> _RECORDED INFORMATION_
——
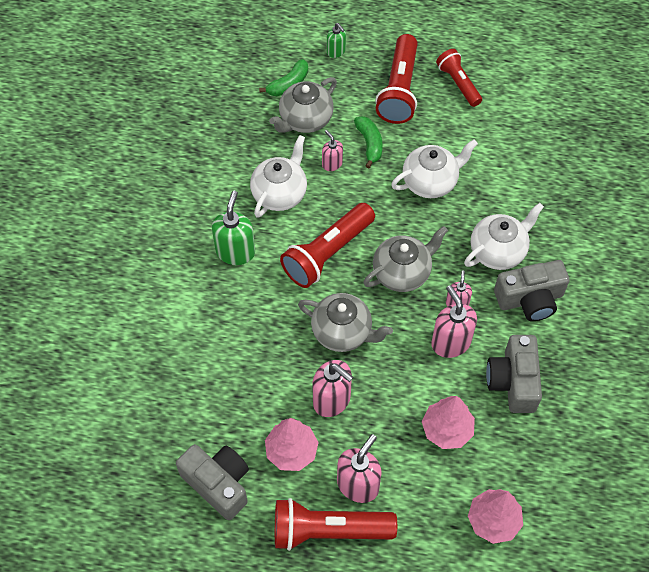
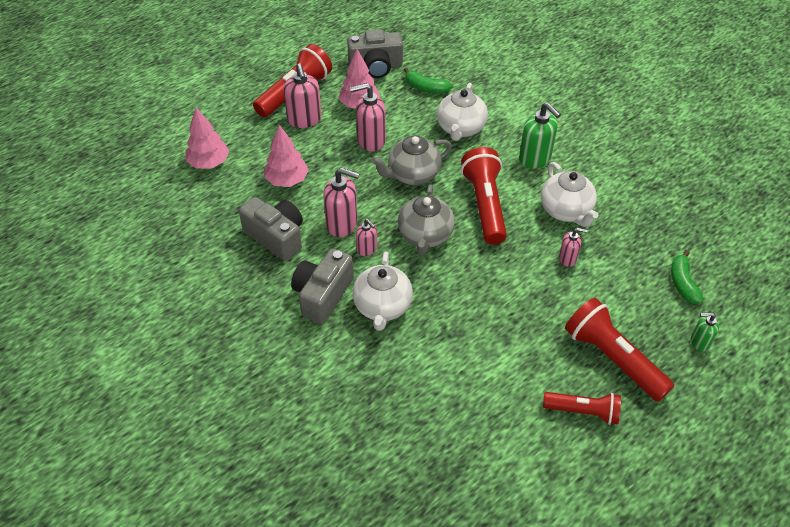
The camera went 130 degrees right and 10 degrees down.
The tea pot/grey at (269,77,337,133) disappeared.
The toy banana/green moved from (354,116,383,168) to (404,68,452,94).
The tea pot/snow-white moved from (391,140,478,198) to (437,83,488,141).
——
> _PROBLEM STATEMENT_
When a line in the listing has the word "from", return that line.

> _RESPONSE BOX_
The toy banana/green moved from (354,116,383,168) to (404,68,452,94).
The tea pot/snow-white moved from (391,140,478,198) to (437,83,488,141).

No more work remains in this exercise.